Data for processing below:

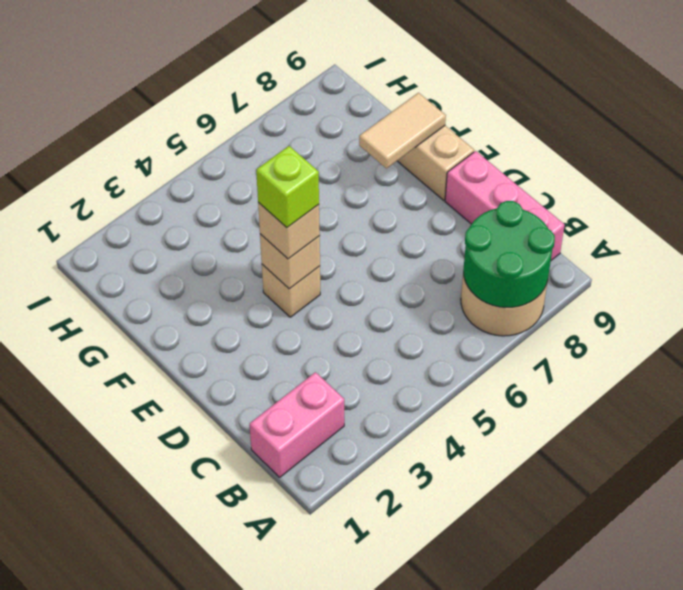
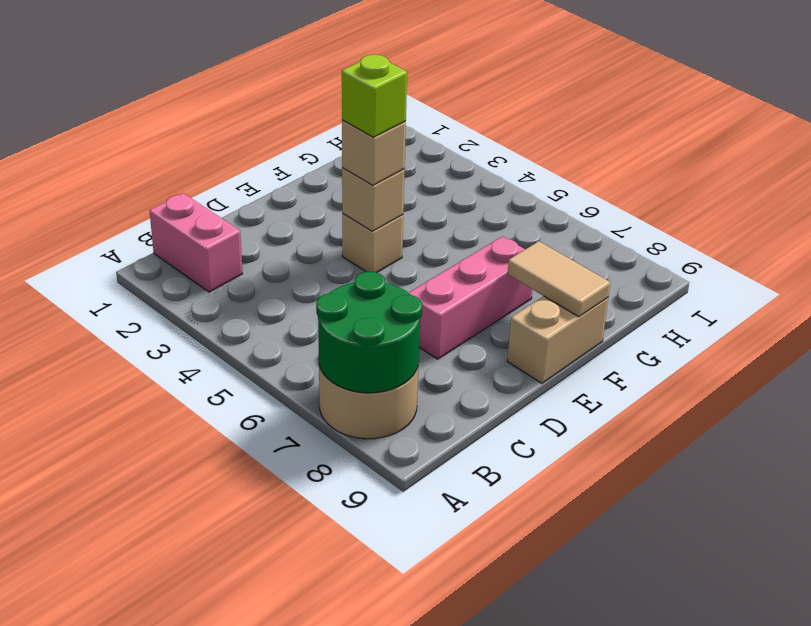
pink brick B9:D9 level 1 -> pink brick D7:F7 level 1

End of Data for processing.
Data for processing below:

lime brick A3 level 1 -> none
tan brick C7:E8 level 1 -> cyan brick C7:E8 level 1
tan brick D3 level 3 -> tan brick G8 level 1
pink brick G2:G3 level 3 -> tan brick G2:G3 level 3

End of Data for processing.

◆ Problem
Retype exactly the lines of the data above that fall between the line with "tan brick C7:E8" and the line with "pink brick G2:G3", inclusive, and add nothing.

◆ Result for this task
tan brick C7:E8 level 1 -> cyan brick C7:E8 level 1
tan brick D3 level 3 -> tan brick G8 level 1
pink brick G2:G3 level 3 -> tan brick G2:G3 level 3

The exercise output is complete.